Brief:
Your answer should be the lines from the one containing "black candle [503,151,565,265]" through the final line below, copied exactly.

Source material:
══════════

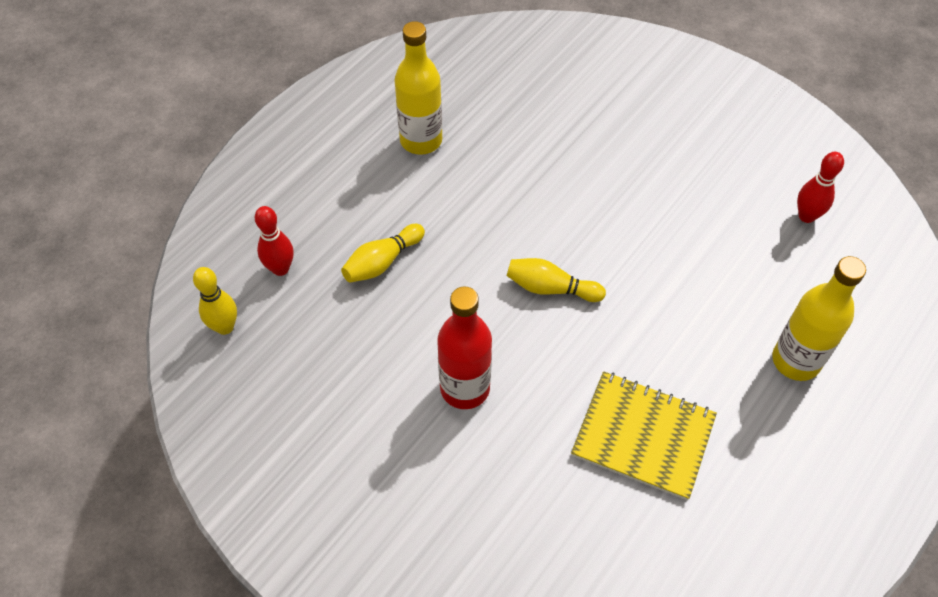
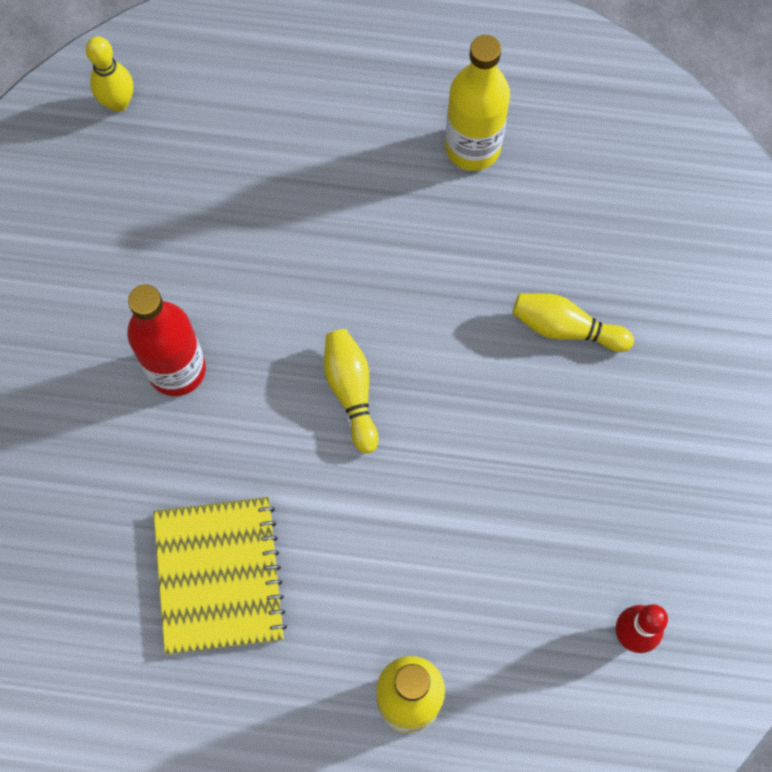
camera: 60 degrees right, 15 degrees up
red bowling pin [255,206,294,276] -> none
yellow bowling pin [341,224,425,283] -> yellow bowling pin moved to [512,293,634,352]

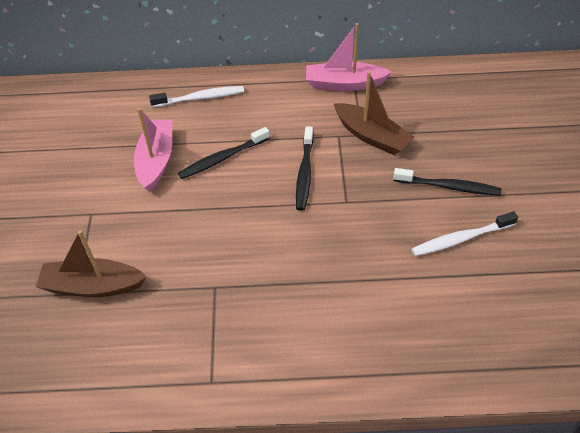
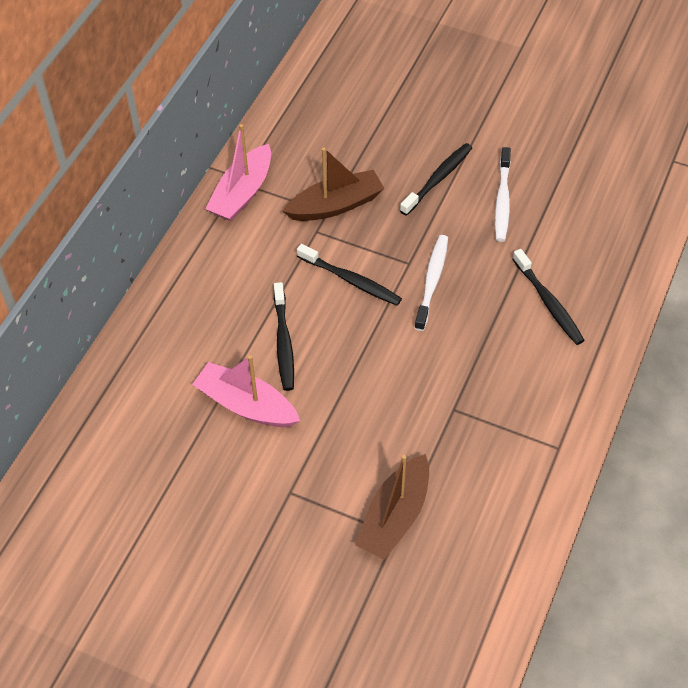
camera: 65 degrees left, 5 degrees up
white toothbrush [149,86,244,107] -> white toothbrush moved to [414,235,448,331]
none -> black toothbrush [513,249,585,345]

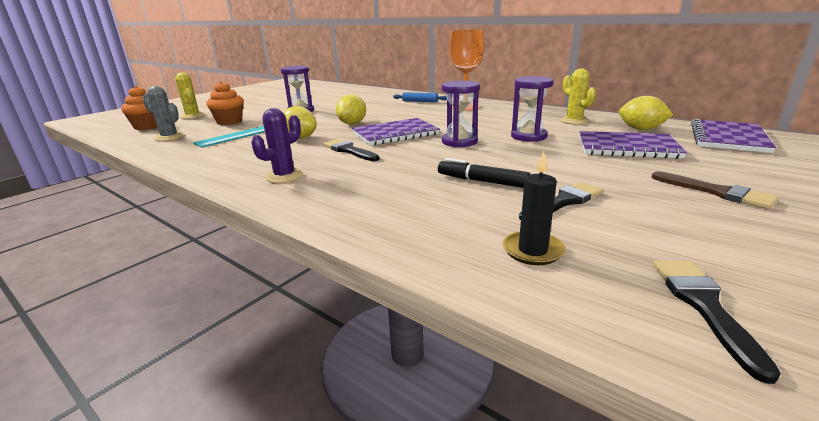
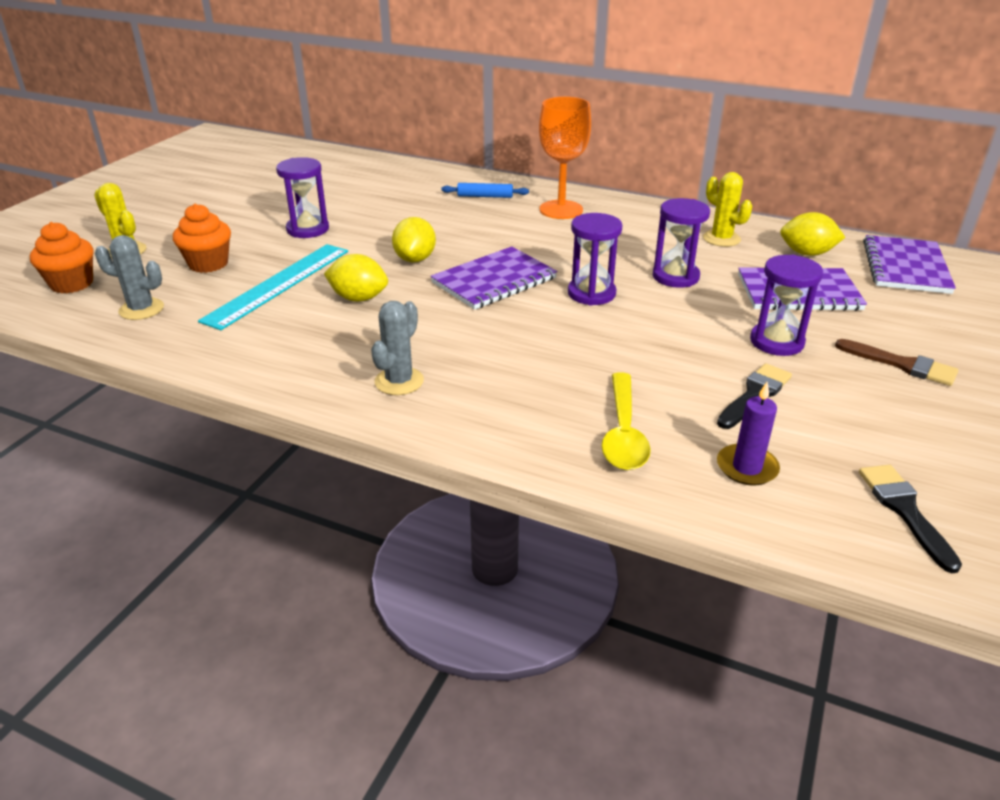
camera: 15 degrees left, 10 degrees up
purple cactus [251,108,303,183] -> grey cactus [371,301,424,395]
black brush [323,139,379,161] -> none
black marker [438,158,530,188] -> none
black candle [503,151,565,265] -> purple candle [717,382,780,486]
none -> yellow spoon [602,372,651,470]
none -> purple hourglass [750,254,823,356]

══════════

Output:
black candle [503,151,565,265] -> purple candle [717,382,780,486]
none -> yellow spoon [602,372,651,470]
none -> purple hourglass [750,254,823,356]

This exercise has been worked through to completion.